List every line in the rows below that contains the string "grace", matching case exactly.

(Saved entries)
========================================================================

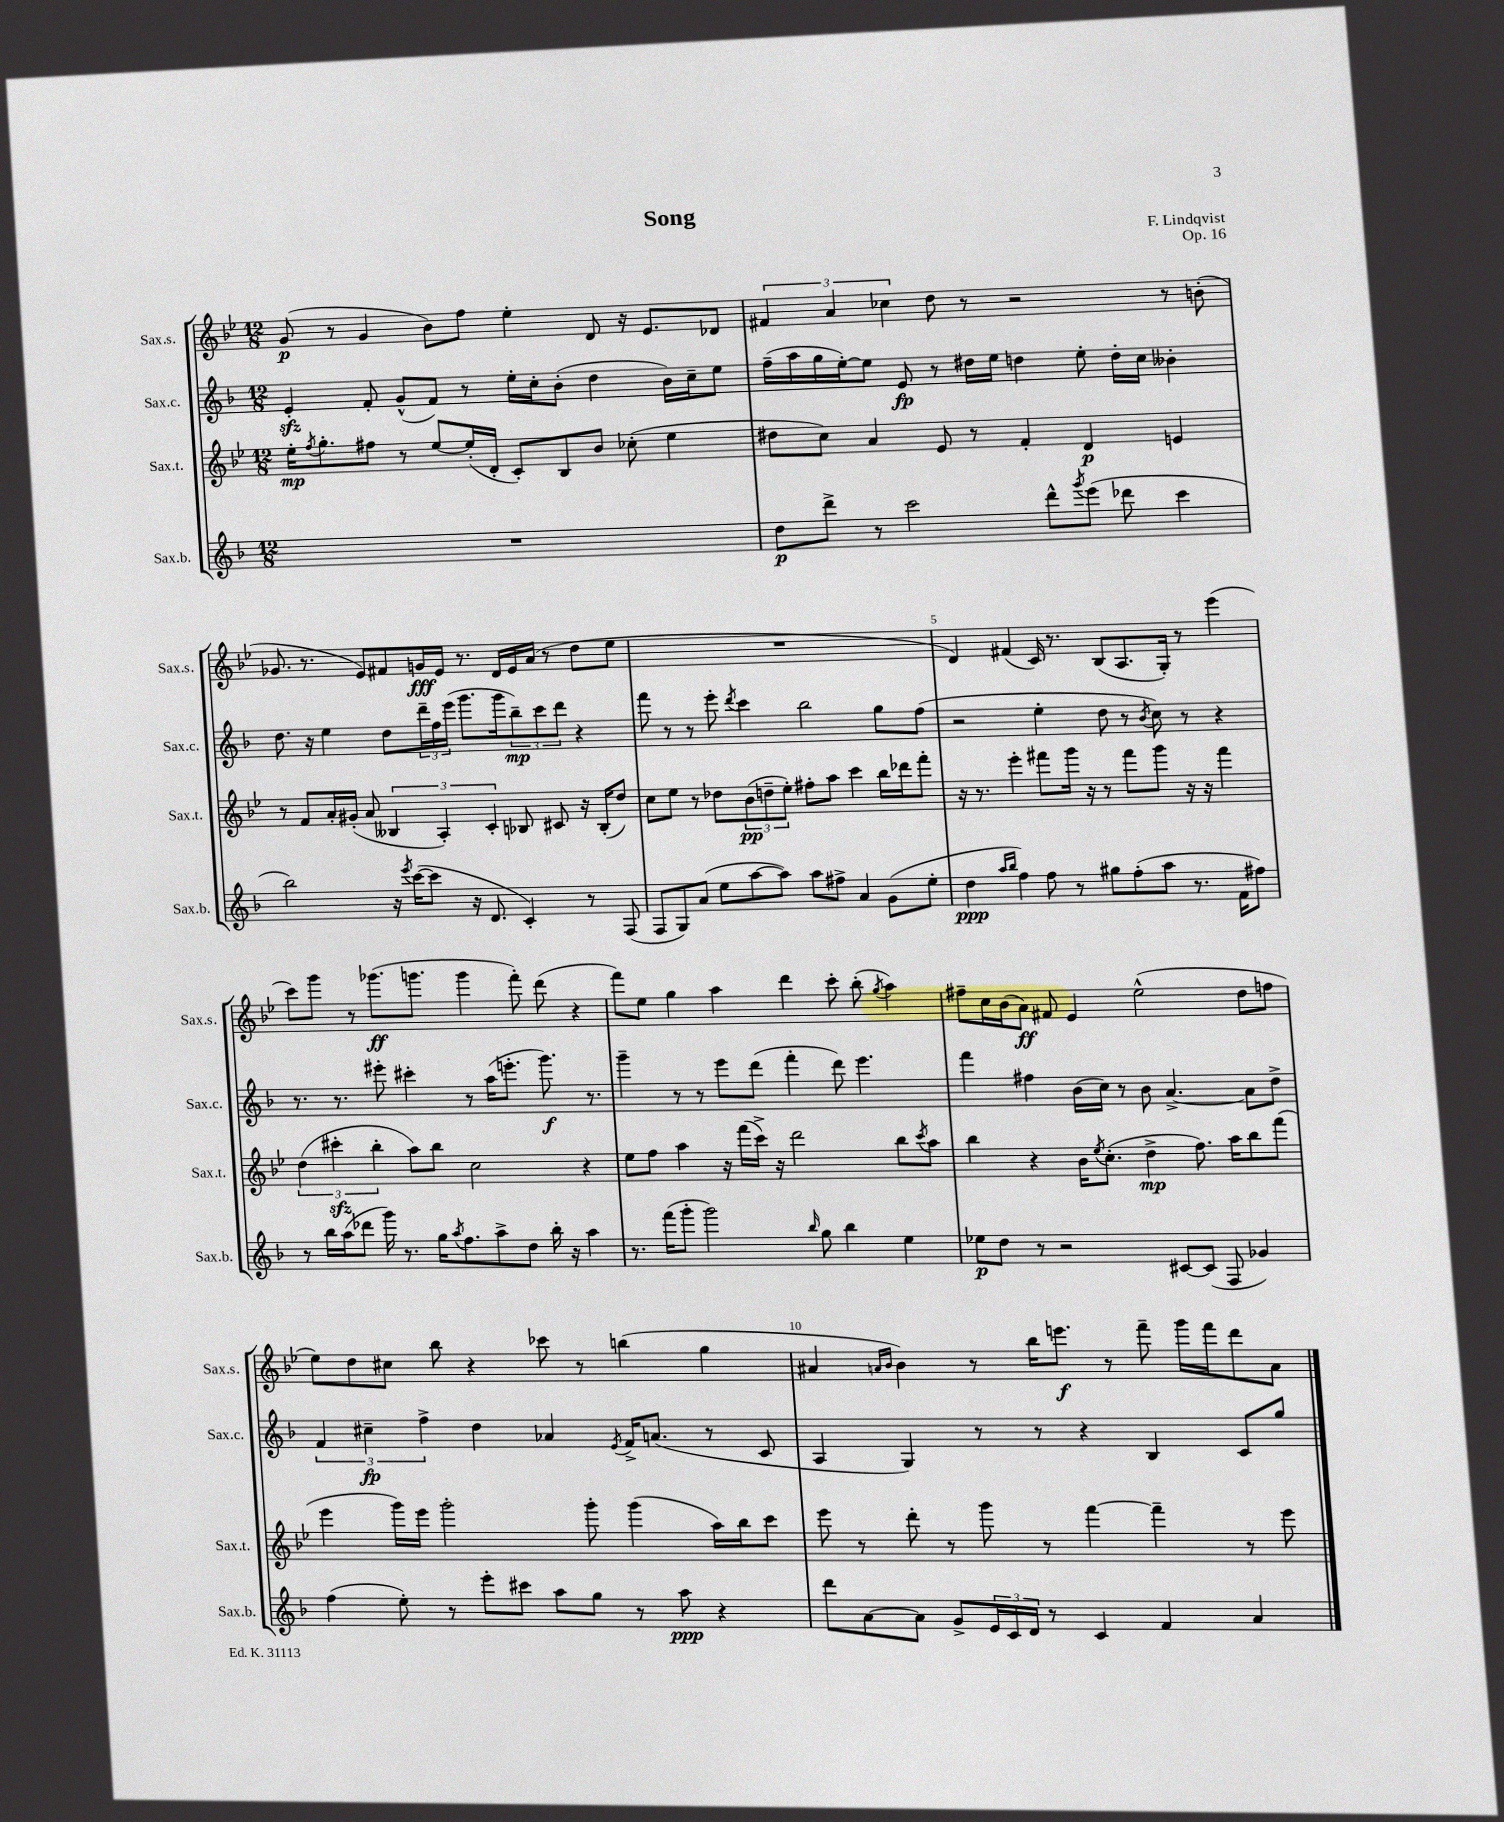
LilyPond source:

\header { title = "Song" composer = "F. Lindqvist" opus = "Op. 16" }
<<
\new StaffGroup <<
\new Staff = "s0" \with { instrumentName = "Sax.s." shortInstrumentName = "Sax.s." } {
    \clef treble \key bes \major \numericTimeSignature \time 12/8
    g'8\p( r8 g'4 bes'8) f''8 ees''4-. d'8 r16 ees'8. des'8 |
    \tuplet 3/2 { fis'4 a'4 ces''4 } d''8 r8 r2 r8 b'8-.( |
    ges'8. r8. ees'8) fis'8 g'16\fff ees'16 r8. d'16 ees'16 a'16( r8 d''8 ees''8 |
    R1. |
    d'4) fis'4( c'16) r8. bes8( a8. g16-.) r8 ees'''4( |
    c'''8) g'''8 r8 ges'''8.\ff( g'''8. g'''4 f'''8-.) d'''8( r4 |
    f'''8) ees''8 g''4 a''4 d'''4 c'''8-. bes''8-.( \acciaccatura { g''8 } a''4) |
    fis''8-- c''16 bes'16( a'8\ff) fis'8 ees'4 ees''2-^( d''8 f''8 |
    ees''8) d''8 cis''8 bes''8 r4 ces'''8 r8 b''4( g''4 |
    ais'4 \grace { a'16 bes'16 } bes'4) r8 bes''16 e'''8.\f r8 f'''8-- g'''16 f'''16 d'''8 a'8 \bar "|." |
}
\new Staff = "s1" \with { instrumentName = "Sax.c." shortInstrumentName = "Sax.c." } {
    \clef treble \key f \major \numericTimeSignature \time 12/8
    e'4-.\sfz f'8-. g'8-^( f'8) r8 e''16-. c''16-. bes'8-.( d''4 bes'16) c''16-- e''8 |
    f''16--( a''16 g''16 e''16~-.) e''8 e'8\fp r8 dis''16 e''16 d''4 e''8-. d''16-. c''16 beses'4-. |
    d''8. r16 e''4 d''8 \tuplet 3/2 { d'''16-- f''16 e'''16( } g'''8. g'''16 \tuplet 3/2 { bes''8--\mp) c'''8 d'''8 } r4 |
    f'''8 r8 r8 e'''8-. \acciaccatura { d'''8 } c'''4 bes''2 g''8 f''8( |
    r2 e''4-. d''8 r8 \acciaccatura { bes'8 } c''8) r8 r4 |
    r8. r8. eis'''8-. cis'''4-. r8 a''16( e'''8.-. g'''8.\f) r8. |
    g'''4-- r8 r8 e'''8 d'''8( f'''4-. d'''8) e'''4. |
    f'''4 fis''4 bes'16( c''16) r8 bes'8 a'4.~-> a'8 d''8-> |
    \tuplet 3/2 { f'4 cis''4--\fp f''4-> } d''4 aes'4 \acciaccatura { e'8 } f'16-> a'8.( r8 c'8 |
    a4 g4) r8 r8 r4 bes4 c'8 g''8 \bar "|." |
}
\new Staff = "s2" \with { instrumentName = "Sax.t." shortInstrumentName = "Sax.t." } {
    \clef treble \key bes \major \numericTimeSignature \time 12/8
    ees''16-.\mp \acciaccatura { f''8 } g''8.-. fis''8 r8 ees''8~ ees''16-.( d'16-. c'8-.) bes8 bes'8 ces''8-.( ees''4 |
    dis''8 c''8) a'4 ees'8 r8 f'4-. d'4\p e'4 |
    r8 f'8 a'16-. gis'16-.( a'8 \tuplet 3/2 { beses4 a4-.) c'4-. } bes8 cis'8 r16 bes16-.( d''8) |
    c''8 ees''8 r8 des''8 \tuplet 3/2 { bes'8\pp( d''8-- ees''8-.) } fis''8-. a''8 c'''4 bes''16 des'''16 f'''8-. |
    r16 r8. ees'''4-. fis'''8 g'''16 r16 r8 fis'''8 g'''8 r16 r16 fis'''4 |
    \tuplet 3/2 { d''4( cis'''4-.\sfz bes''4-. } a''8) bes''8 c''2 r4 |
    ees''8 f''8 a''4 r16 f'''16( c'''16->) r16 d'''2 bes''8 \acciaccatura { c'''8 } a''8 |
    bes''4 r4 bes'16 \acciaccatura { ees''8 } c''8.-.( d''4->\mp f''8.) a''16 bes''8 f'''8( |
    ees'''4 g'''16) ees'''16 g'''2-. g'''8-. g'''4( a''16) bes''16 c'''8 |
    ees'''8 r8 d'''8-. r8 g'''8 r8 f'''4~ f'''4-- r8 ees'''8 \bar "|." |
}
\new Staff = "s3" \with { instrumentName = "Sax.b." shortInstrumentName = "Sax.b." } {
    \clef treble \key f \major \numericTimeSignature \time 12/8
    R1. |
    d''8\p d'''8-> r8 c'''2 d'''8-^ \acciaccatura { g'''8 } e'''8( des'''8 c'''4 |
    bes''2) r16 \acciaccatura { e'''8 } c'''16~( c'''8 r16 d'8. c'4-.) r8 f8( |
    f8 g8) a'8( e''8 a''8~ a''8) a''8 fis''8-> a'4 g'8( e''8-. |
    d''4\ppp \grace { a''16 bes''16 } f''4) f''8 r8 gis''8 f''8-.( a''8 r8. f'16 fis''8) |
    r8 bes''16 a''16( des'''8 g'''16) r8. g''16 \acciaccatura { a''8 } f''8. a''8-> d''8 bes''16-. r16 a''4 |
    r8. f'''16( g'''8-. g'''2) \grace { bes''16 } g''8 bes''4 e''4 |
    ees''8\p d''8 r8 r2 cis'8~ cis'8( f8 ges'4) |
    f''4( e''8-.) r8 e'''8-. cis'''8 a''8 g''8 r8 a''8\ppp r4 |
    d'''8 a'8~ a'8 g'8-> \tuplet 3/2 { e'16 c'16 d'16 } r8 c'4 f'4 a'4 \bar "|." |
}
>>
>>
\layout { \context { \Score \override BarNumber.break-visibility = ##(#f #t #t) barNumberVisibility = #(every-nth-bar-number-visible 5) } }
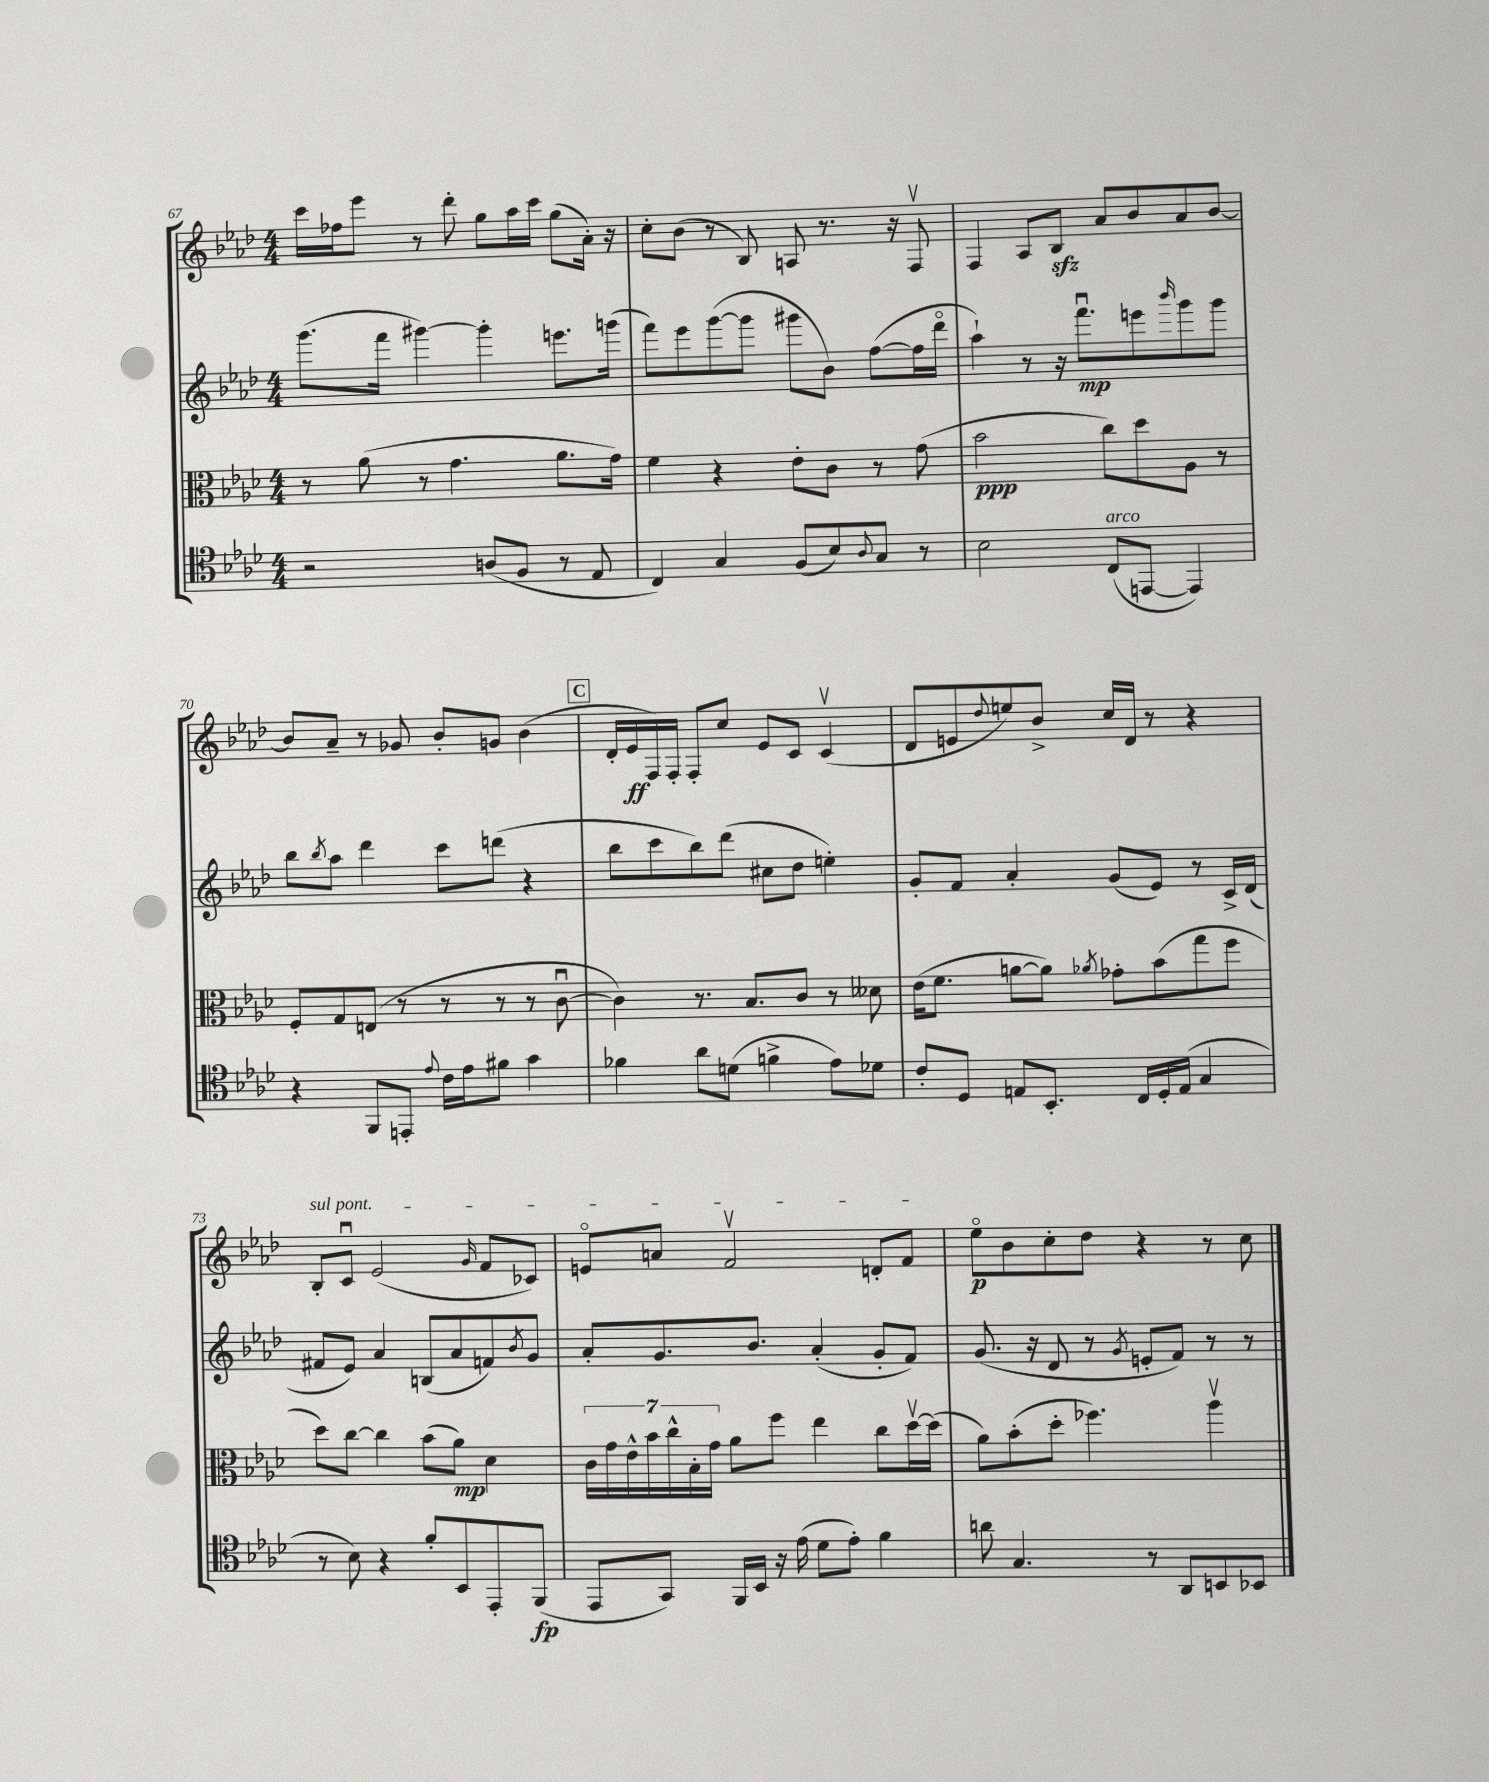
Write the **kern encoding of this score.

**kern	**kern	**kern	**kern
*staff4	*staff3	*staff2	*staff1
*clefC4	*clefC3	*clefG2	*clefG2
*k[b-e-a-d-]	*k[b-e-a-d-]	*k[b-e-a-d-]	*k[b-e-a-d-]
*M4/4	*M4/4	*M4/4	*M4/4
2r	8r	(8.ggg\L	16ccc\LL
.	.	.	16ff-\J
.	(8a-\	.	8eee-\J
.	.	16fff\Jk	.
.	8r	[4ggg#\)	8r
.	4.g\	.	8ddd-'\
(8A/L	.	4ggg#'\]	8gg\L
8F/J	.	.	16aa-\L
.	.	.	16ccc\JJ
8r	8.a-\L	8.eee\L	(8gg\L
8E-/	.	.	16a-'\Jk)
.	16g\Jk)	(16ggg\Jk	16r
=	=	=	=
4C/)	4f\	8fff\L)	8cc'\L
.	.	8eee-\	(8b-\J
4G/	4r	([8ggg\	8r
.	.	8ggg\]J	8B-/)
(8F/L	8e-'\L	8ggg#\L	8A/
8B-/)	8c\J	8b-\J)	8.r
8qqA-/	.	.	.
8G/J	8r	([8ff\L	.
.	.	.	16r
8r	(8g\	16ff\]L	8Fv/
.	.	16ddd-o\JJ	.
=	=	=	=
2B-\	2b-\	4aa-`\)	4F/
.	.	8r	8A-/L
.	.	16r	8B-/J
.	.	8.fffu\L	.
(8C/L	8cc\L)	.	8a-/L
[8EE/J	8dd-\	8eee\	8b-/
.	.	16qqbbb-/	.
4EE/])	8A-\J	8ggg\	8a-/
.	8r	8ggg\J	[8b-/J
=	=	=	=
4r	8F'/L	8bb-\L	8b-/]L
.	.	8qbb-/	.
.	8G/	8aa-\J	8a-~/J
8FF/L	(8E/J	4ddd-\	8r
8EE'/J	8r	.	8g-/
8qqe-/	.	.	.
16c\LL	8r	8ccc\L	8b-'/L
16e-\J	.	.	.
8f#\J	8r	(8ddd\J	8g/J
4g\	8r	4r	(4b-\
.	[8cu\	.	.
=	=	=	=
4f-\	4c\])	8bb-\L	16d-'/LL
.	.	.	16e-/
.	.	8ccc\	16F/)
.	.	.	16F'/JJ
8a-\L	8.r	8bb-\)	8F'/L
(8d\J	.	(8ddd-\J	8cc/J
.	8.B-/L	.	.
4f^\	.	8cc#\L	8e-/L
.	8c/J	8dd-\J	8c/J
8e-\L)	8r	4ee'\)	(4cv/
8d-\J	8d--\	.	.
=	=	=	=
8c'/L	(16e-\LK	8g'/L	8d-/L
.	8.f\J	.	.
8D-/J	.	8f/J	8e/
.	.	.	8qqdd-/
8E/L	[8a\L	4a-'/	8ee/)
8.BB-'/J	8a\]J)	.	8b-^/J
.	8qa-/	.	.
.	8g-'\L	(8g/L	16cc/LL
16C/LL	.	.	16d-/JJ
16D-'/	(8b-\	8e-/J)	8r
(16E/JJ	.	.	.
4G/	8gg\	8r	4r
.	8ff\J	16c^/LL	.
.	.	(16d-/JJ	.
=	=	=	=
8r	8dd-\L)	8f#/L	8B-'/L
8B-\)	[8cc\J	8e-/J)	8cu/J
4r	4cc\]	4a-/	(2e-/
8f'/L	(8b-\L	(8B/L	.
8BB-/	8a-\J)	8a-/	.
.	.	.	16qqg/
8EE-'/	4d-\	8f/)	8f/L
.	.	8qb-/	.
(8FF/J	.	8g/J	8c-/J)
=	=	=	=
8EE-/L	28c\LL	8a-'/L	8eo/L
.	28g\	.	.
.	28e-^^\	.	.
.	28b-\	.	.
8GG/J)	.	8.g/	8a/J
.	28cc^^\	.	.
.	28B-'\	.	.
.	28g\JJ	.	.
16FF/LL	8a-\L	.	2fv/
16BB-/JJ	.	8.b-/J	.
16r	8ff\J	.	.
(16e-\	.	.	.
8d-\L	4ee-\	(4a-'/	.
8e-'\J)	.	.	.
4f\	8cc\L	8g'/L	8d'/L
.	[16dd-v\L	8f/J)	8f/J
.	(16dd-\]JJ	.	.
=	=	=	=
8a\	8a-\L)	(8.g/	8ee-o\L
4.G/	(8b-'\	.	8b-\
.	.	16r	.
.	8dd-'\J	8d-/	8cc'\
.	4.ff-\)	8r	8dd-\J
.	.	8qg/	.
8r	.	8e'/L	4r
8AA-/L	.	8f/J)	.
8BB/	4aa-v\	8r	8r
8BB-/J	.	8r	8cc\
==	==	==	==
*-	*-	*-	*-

========================================================================

FINISHED ANSWER ::
    ais'4 \grace { a'16 bes'16 } bes'4) r8 bes''16 e'''8.\f r8 f'''8-- g'''16 f'''16 d'''8 a'8 \bar "|." |
    d''4\ppp \grace { a''16 bes''16 } f''4) f''8 r8 gis''8 f''8-.( a''8 r8. f'16 fis''8) |
    r8. f'''16( g'''8-. g'''2) \grace { bes''16 } g''8 bes''4 e''4 |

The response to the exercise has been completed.